## Input
+++++

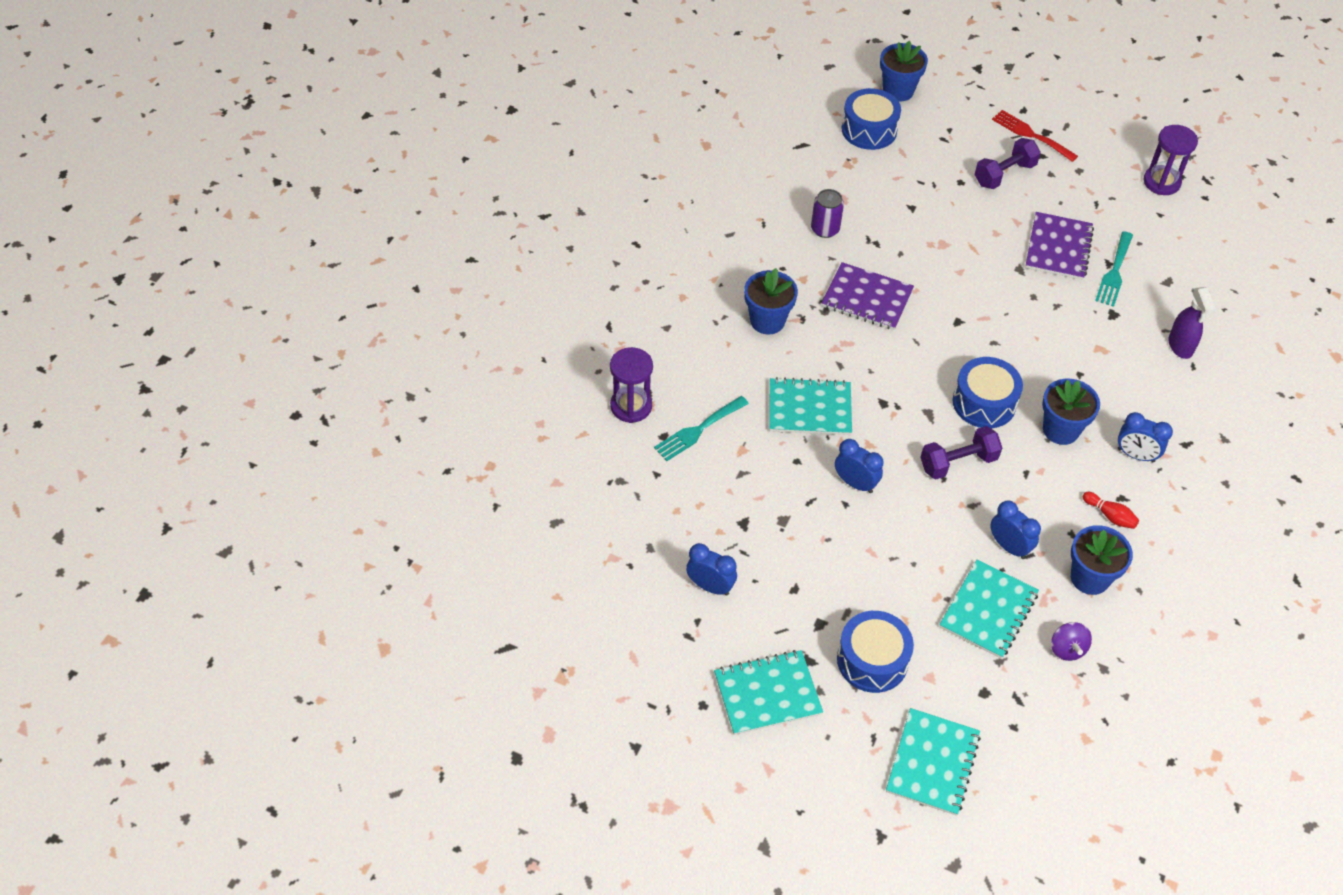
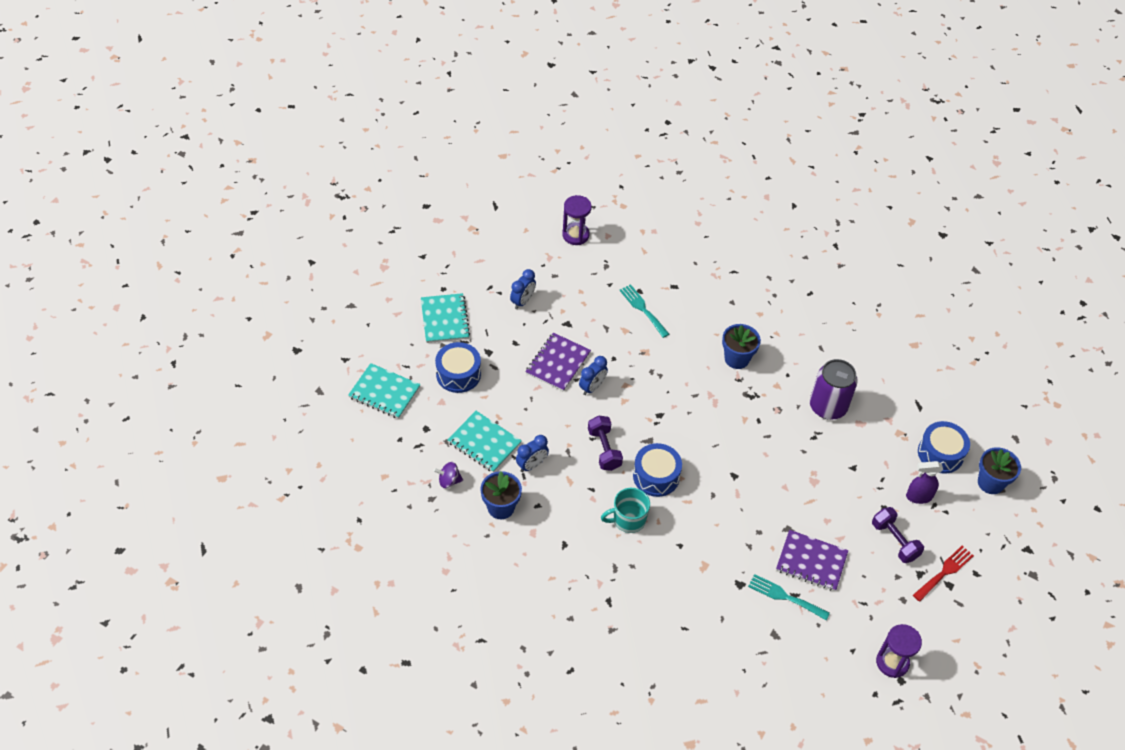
camera: 95 degrees right, 0 degrees up
(631, 406) = (665, 277): purple hourglass -> purple hourglass (575, 235)
(809, 408) = (657, 371): turquoise notebook -> none
(825, 229) = (827, 406): purple can -> purple can, size x1.72
(867, 298) = (757, 421): purple notebook -> purple notebook (558, 363)
(1061, 430) = (628, 520): blue flower pot -> turquoise mug
(1110, 516) = (550, 533): red bowling pin -> none
(1135, 455) = (601, 563): blue clock -> none
(1180, 346) = (704, 624): purple spray bottle -> purple spray bottle (918, 497)

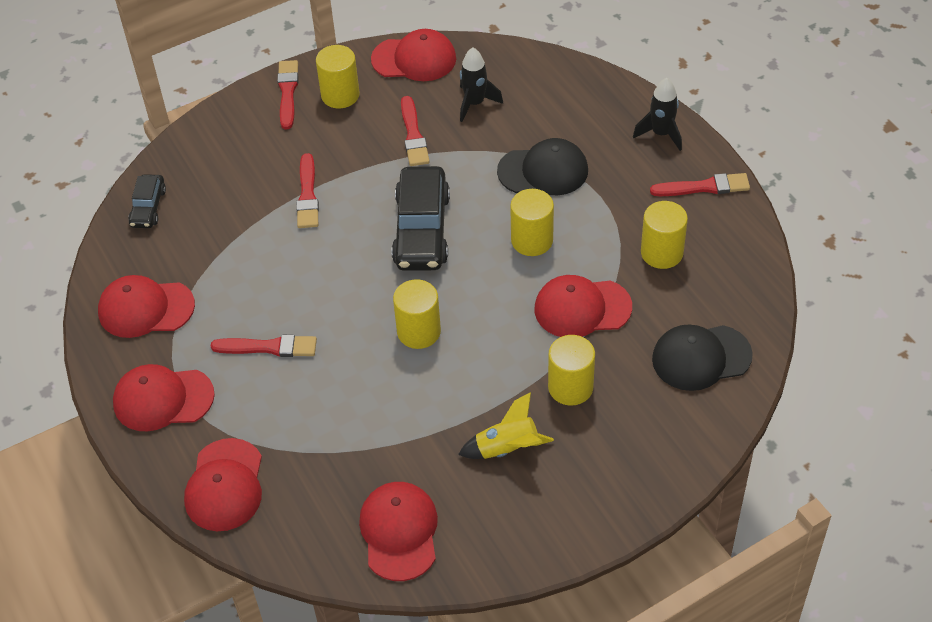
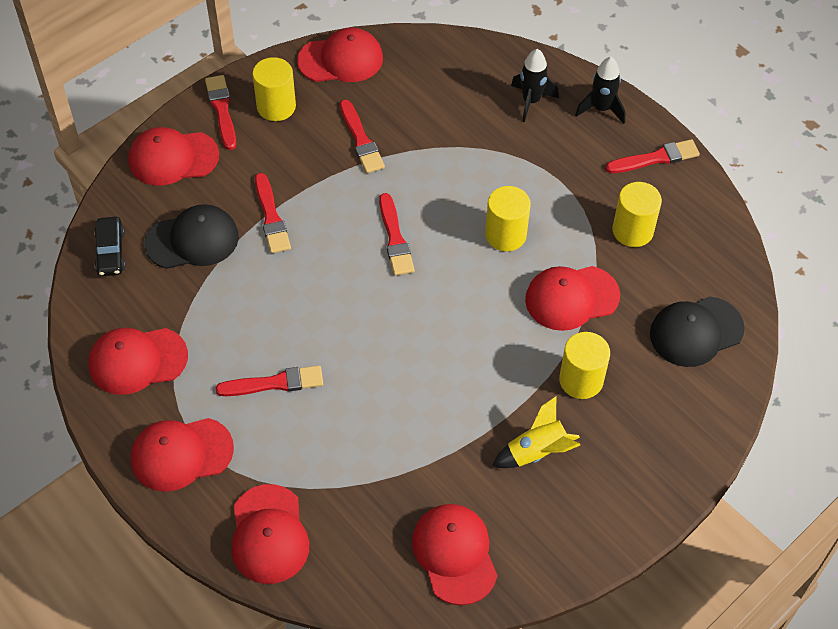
camera: 15 degrees left, 5 degrees up
(230, 130) = (173, 158): none -> red cap
(419, 332) = (420, 345): yellow cylinder -> none
(421, 230) = (395, 238): black car -> red brush
(475, 103) = (413, 99): black rocket -> black rocket (531, 101)
(543, 171) = (498, 161): black cap -> black cap (192, 240)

+++++

## Exercise brief
Scanning the data above, count the lines in which the string "black" occurs and state only the count.

## Task result
3